Data extracts:
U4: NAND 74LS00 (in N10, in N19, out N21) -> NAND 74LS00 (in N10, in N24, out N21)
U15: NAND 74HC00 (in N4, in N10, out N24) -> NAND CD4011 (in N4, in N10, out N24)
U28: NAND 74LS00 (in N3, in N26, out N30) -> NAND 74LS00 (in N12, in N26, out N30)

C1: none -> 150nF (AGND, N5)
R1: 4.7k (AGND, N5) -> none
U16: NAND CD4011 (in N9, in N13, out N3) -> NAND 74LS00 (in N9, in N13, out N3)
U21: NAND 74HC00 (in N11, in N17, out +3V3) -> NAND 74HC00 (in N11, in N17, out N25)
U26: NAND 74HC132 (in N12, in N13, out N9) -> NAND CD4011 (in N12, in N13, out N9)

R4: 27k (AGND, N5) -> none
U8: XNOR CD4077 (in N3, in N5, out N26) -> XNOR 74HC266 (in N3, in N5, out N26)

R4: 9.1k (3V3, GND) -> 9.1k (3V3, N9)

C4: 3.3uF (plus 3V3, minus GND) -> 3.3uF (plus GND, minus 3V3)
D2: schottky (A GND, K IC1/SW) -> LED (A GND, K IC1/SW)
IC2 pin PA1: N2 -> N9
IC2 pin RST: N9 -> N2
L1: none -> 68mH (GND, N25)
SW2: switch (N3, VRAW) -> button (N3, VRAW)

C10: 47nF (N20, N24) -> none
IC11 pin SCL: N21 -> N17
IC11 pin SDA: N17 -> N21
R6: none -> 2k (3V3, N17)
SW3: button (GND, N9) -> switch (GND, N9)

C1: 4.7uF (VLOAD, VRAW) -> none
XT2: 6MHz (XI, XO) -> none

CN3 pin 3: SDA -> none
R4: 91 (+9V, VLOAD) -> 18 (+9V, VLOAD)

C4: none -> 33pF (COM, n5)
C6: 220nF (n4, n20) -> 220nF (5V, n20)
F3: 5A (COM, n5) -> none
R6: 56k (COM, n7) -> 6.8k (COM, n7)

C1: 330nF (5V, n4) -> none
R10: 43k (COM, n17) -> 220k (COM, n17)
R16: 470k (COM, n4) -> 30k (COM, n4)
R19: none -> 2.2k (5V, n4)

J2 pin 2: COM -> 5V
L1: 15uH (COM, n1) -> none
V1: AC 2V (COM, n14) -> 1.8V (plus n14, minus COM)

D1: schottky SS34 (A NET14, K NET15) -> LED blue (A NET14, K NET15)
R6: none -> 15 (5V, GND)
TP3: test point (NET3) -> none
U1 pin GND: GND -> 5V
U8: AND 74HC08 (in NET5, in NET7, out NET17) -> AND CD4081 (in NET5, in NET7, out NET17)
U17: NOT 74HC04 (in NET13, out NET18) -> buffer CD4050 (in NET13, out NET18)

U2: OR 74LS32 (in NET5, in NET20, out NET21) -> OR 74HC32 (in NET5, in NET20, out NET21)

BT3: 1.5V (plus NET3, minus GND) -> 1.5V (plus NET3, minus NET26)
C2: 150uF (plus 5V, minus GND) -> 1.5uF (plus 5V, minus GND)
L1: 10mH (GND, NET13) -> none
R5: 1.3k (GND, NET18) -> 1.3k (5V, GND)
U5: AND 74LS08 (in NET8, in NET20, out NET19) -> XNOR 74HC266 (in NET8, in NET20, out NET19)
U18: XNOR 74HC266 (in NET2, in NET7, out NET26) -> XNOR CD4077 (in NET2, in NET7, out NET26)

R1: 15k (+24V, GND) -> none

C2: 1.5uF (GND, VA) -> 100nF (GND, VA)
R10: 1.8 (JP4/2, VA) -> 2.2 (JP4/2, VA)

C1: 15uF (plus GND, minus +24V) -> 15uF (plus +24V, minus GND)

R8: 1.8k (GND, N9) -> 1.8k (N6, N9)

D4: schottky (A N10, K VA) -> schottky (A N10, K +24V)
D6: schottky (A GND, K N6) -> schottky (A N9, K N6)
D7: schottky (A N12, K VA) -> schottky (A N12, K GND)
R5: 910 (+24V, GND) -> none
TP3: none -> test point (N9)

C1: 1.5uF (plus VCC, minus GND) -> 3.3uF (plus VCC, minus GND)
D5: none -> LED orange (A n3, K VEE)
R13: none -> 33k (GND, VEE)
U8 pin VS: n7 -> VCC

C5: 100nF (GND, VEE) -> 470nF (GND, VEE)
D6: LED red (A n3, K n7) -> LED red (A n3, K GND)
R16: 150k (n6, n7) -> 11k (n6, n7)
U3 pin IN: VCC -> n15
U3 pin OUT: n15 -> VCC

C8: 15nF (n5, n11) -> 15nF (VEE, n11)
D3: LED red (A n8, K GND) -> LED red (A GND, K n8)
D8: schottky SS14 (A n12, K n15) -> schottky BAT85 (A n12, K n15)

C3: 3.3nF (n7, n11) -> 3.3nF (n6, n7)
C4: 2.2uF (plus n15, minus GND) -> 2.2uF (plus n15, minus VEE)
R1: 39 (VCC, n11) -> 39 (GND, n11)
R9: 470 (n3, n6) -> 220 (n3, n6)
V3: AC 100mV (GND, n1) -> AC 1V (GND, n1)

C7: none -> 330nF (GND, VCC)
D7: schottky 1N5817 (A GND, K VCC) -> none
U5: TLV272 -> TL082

Your assignment:
Extract each record, keeping it identical to the original.

Output for this exercise:
U4: NAND 74LS00 (in N10, in N19, out N21) -> NAND 74LS00 (in N10, in N24, out N21)
U15: NAND 74HC00 (in N4, in N10, out N24) -> NAND CD4011 (in N4, in N10, out N24)
U28: NAND 74LS00 (in N3, in N26, out N30) -> NAND 74LS00 (in N12, in N26, out N30)

C1: none -> 150nF (AGND, N5)
R1: 4.7k (AGND, N5) -> none
U16: NAND CD4011 (in N9, in N13, out N3) -> NAND 74LS00 (in N9, in N13, out N3)
U21: NAND 74HC00 (in N11, in N17, out +3V3) -> NAND 74HC00 (in N11, in N17, out N25)
U26: NAND 74HC132 (in N12, in N13, out N9) -> NAND CD4011 (in N12, in N13, out N9)

R4: 27k (AGND, N5) -> none
U8: XNOR CD4077 (in N3, in N5, out N26) -> XNOR 74HC266 (in N3, in N5, out N26)

R4: 9.1k (3V3, GND) -> 9.1k (3V3, N9)

C4: 3.3uF (plus 3V3, minus GND) -> 3.3uF (plus GND, minus 3V3)
D2: schottky (A GND, K IC1/SW) -> LED (A GND, K IC1/SW)
IC2 pin PA1: N2 -> N9
IC2 pin RST: N9 -> N2
L1: none -> 68mH (GND, N25)
SW2: switch (N3, VRAW) -> button (N3, VRAW)

C10: 47nF (N20, N24) -> none
IC11 pin SCL: N21 -> N17
IC11 pin SDA: N17 -> N21
R6: none -> 2k (3V3, N17)
SW3: button (GND, N9) -> switch (GND, N9)

C1: 4.7uF (VLOAD, VRAW) -> none
XT2: 6MHz (XI, XO) -> none

CN3 pin 3: SDA -> none
R4: 91 (+9V, VLOAD) -> 18 (+9V, VLOAD)

C4: none -> 33pF (COM, n5)
C6: 220nF (n4, n20) -> 220nF (5V, n20)
F3: 5A (COM, n5) -> none
R6: 56k (COM, n7) -> 6.8k (COM, n7)

C1: 330nF (5V, n4) -> none
R10: 43k (COM, n17) -> 220k (COM, n17)
R16: 470k (COM, n4) -> 30k (COM, n4)
R19: none -> 2.2k (5V, n4)

J2 pin 2: COM -> 5V
L1: 15uH (COM, n1) -> none
V1: AC 2V (COM, n14) -> 1.8V (plus n14, minus COM)

D1: schottky SS34 (A NET14, K NET15) -> LED blue (A NET14, K NET15)
R6: none -> 15 (5V, GND)
TP3: test point (NET3) -> none
U1 pin GND: GND -> 5V
U8: AND 74HC08 (in NET5, in NET7, out NET17) -> AND CD4081 (in NET5, in NET7, out NET17)
U17: NOT 74HC04 (in NET13, out NET18) -> buffer CD4050 (in NET13, out NET18)

U2: OR 74LS32 (in NET5, in NET20, out NET21) -> OR 74HC32 (in NET5, in NET20, out NET21)

BT3: 1.5V (plus NET3, minus GND) -> 1.5V (plus NET3, minus NET26)
C2: 150uF (plus 5V, minus GND) -> 1.5uF (plus 5V, minus GND)
L1: 10mH (GND, NET13) -> none
R5: 1.3k (GND, NET18) -> 1.3k (5V, GND)
U5: AND 74LS08 (in NET8, in NET20, out NET19) -> XNOR 74HC266 (in NET8, in NET20, out NET19)
U18: XNOR 74HC266 (in NET2, in NET7, out NET26) -> XNOR CD4077 (in NET2, in NET7, out NET26)

R1: 15k (+24V, GND) -> none

C2: 1.5uF (GND, VA) -> 100nF (GND, VA)
R10: 1.8 (JP4/2, VA) -> 2.2 (JP4/2, VA)

C1: 15uF (plus GND, minus +24V) -> 15uF (plus +24V, minus GND)

R8: 1.8k (GND, N9) -> 1.8k (N6, N9)

D4: schottky (A N10, K VA) -> schottky (A N10, K +24V)
D6: schottky (A GND, K N6) -> schottky (A N9, K N6)
D7: schottky (A N12, K VA) -> schottky (A N12, K GND)
R5: 910 (+24V, GND) -> none
TP3: none -> test point (N9)

C1: 1.5uF (plus VCC, minus GND) -> 3.3uF (plus VCC, minus GND)
D5: none -> LED orange (A n3, K VEE)
R13: none -> 33k (GND, VEE)
U8 pin VS: n7 -> VCC

C5: 100nF (GND, VEE) -> 470nF (GND, VEE)
D6: LED red (A n3, K n7) -> LED red (A n3, K GND)
R16: 150k (n6, n7) -> 11k (n6, n7)
U3 pin IN: VCC -> n15
U3 pin OUT: n15 -> VCC

C8: 15nF (n5, n11) -> 15nF (VEE, n11)
D3: LED red (A n8, K GND) -> LED red (A GND, K n8)
D8: schottky SS14 (A n12, K n15) -> schottky BAT85 (A n12, K n15)

C3: 3.3nF (n7, n11) -> 3.3nF (n6, n7)
C4: 2.2uF (plus n15, minus GND) -> 2.2uF (plus n15, minus VEE)
R1: 39 (VCC, n11) -> 39 (GND, n11)
R9: 470 (n3, n6) -> 220 (n3, n6)
V3: AC 100mV (GND, n1) -> AC 1V (GND, n1)

C7: none -> 330nF (GND, VCC)
D7: schottky 1N5817 (A GND, K VCC) -> none
U5: TLV272 -> TL082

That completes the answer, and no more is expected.